Restate word for word the entries below, starting with the line with "D6: none -> zener 3.3V (A NET8, K NET20)" and continuing through the line with "R2: 27k (GND, Y16) -> 470k (GND, Y16)". Include both of those lines and no others.

[[ Data extracts, beginning ]]

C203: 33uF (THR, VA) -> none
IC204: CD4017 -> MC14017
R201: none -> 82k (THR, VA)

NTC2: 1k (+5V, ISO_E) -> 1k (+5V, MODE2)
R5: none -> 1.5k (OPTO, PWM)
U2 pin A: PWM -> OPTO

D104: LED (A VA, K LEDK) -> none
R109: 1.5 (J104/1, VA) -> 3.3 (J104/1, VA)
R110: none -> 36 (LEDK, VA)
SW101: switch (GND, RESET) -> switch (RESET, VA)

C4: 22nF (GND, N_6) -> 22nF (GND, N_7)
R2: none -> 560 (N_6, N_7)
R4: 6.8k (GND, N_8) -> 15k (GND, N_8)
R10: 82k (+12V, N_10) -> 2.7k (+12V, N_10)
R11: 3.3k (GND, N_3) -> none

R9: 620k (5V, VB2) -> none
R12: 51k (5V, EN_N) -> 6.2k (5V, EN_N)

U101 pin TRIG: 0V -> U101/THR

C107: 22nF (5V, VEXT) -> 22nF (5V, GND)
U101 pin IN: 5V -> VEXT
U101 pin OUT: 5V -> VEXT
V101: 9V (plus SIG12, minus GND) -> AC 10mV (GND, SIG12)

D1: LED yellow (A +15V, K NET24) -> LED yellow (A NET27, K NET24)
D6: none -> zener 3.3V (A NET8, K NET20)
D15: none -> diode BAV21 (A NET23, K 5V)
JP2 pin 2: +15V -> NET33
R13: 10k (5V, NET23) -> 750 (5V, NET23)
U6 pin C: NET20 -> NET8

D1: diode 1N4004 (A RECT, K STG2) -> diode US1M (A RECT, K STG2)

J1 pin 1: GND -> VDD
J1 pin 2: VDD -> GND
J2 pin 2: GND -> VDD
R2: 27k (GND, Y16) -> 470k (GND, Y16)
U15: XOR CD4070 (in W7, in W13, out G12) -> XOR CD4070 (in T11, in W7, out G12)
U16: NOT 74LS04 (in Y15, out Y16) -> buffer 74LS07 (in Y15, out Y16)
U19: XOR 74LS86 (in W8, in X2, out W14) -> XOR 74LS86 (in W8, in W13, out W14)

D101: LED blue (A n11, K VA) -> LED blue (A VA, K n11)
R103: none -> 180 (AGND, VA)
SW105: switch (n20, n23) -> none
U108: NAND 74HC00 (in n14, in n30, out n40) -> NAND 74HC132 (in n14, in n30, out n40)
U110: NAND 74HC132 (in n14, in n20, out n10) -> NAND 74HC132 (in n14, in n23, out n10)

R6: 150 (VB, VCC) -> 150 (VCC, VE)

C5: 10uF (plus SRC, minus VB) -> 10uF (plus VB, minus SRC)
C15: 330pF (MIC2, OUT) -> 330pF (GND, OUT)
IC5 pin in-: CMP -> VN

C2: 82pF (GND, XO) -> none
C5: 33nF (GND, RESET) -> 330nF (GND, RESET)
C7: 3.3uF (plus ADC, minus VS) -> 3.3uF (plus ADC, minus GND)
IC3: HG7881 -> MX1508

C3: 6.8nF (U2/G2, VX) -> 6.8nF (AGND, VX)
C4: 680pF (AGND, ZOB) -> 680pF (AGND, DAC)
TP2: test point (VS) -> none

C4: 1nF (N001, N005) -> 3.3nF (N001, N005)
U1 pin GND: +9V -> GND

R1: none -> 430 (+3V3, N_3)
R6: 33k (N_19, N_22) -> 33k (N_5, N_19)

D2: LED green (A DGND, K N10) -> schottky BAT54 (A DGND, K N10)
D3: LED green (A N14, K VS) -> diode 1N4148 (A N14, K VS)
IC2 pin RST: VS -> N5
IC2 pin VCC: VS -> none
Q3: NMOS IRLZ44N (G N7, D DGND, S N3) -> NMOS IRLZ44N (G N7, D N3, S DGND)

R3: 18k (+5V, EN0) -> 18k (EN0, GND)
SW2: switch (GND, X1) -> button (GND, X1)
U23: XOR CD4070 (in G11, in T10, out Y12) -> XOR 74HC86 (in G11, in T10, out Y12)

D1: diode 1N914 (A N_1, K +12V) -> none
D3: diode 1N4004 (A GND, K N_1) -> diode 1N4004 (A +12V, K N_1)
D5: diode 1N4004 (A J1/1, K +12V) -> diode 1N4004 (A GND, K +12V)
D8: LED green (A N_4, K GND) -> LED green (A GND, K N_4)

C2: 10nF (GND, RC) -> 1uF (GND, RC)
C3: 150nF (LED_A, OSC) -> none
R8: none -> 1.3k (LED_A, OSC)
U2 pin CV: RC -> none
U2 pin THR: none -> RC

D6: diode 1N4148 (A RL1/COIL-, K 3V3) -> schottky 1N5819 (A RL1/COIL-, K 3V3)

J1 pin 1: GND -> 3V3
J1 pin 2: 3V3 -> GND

[[ Data extracts, end ]]

### Exercise response
D6: none -> zener 3.3V (A NET8, K NET20)
D15: none -> diode BAV21 (A NET23, K 5V)
JP2 pin 2: +15V -> NET33
R13: 10k (5V, NET23) -> 750 (5V, NET23)
U6 pin C: NET20 -> NET8

D1: diode 1N4004 (A RECT, K STG2) -> diode US1M (A RECT, K STG2)

J1 pin 1: GND -> VDD
J1 pin 2: VDD -> GND
J2 pin 2: GND -> VDD
R2: 27k (GND, Y16) -> 470k (GND, Y16)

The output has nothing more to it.